▶ **Required work**: Rewrite the material from the line containing "wrung (638, 1549)" through the line containing "Elin (1366, 464)", both included, keeping each word as it is. Multiply every coordinate by 2.55 and round to the nearest whole number, rounding halves up.

== Task inputs ==

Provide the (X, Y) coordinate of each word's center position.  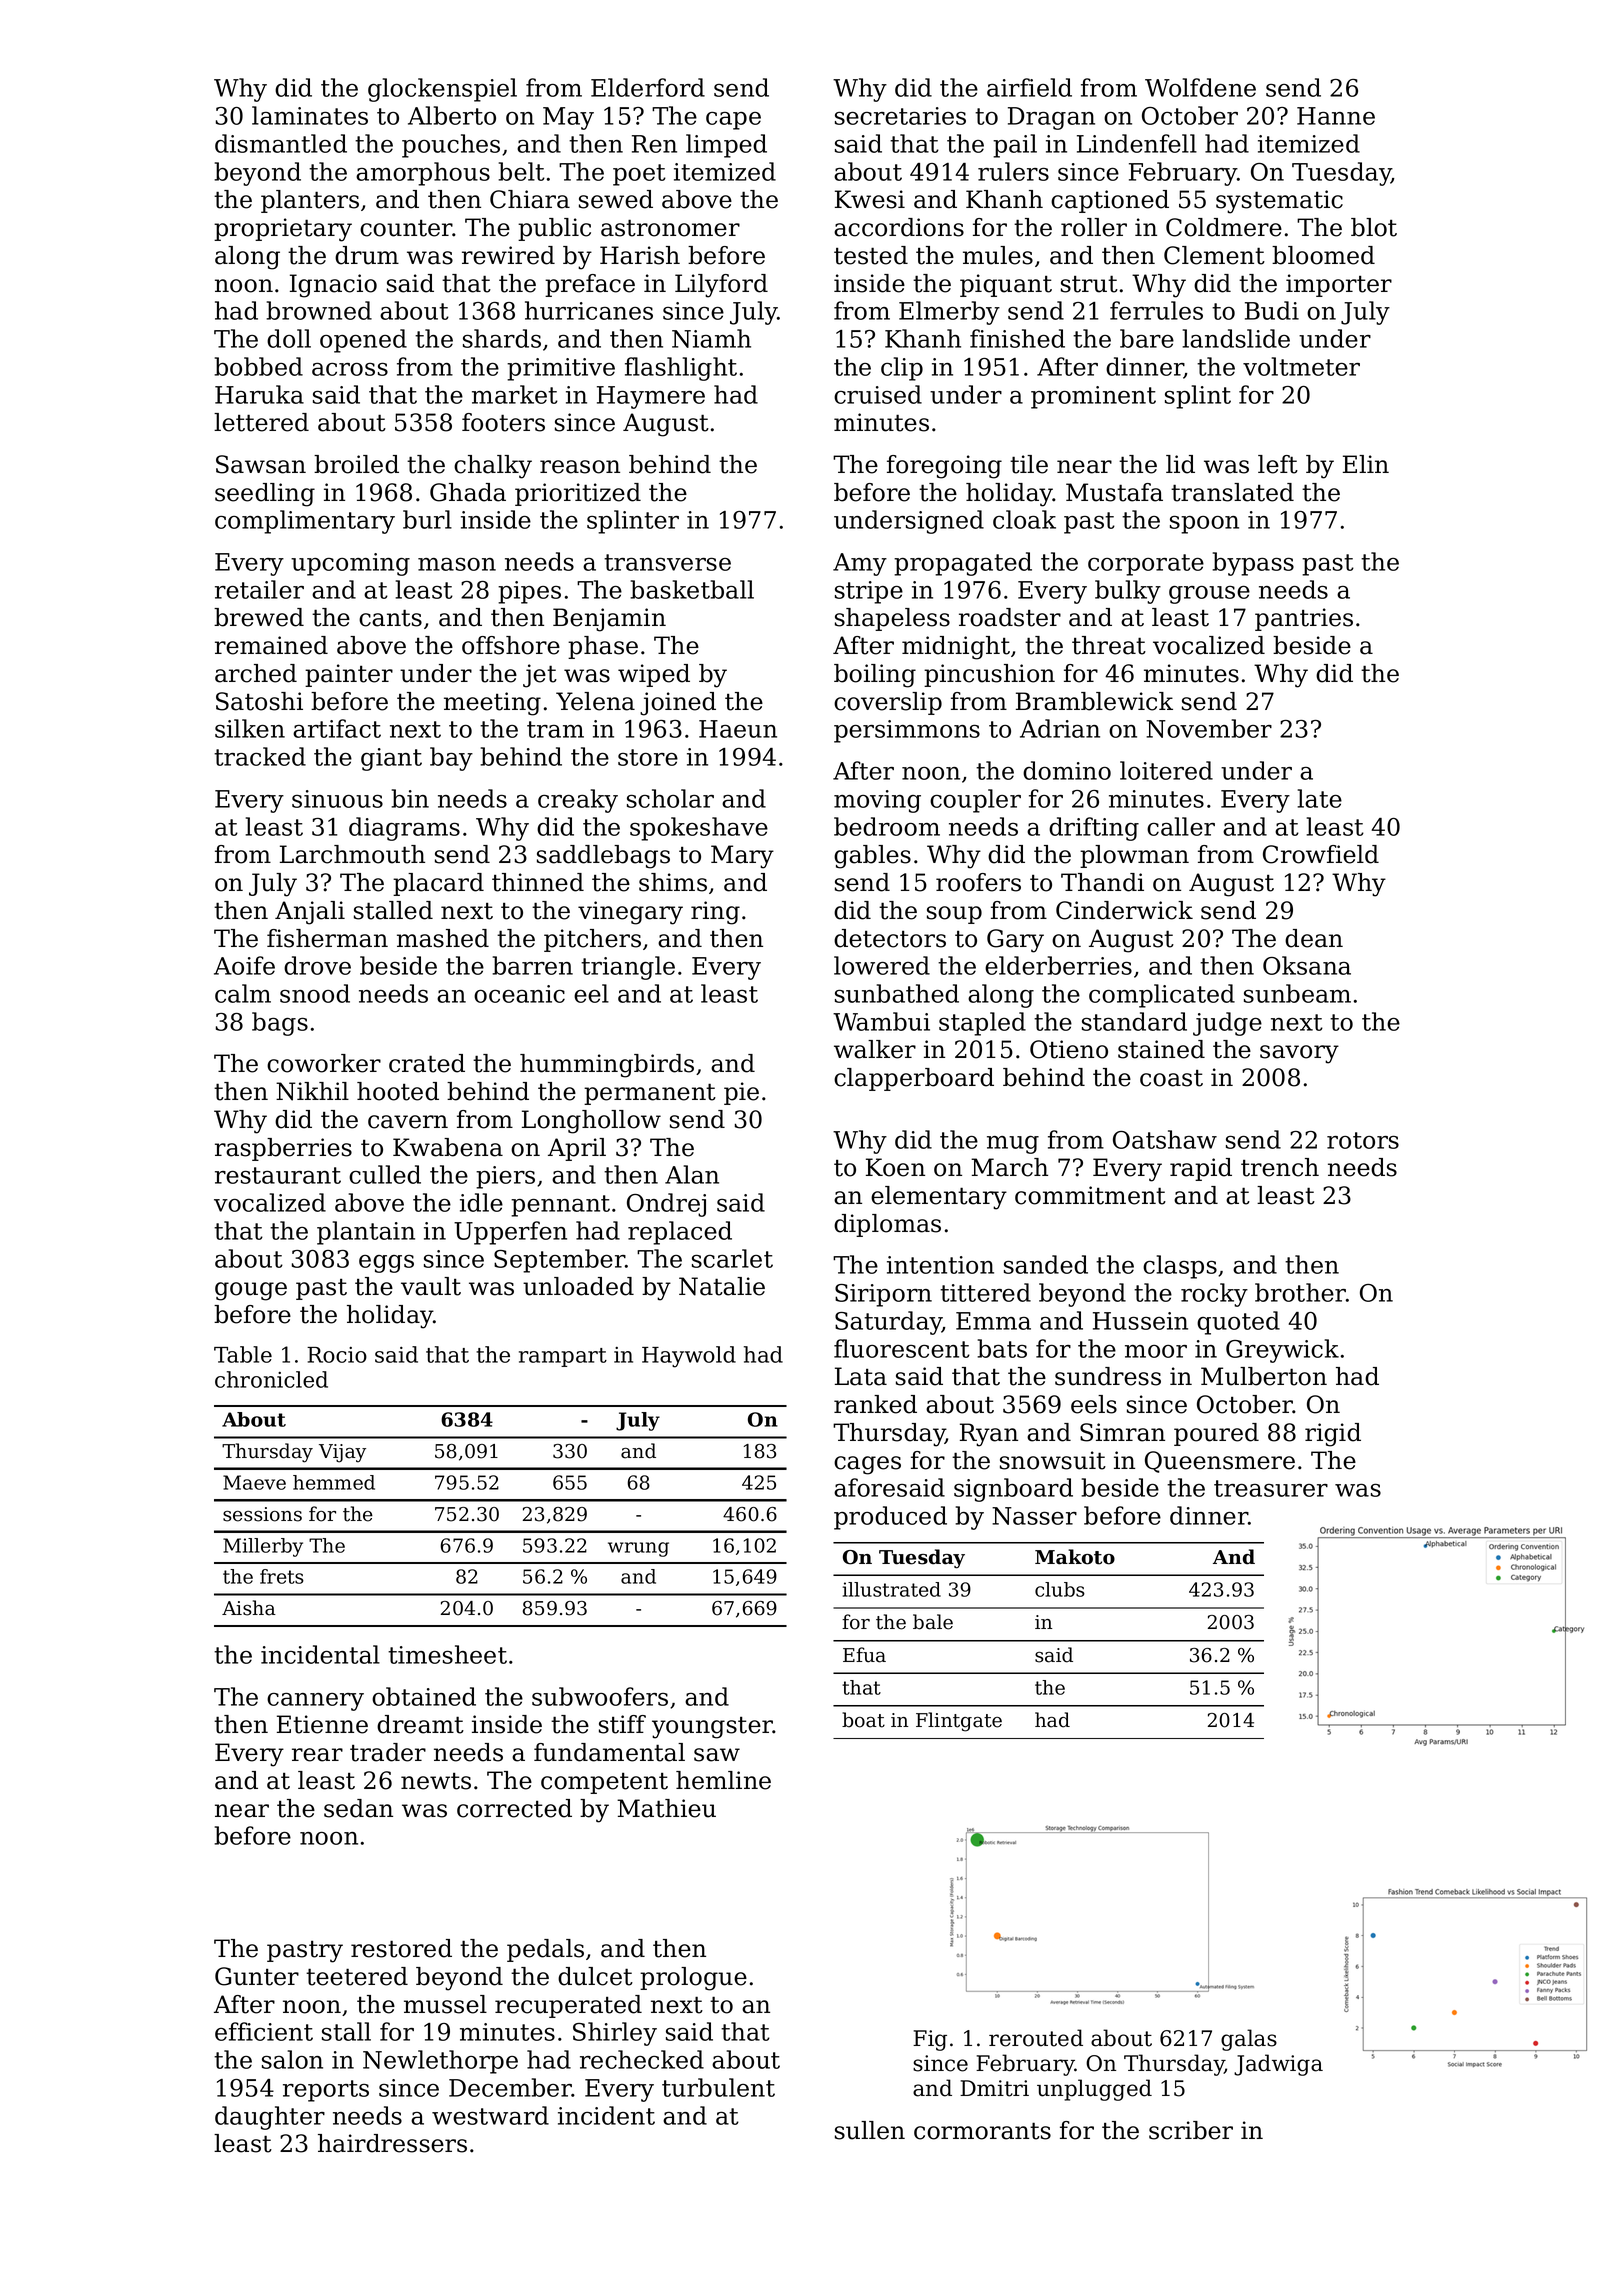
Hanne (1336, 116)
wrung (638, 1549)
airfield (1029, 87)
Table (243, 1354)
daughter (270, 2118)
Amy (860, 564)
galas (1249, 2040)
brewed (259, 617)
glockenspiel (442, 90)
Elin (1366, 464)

===
== Task inputs ==

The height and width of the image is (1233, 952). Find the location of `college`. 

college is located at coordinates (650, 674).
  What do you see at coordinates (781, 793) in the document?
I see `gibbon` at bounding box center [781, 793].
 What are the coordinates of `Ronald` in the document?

===

▶ **Result below**:
wrung (1627, 3950)
airfield (2624, 222)
Table (620, 3453)
daughter (689, 5401)
Amy (2193, 1438)
galas (3185, 5202)
brewed (660, 1573)
glockenspiel (1127, 230)
Elin (3483, 1183)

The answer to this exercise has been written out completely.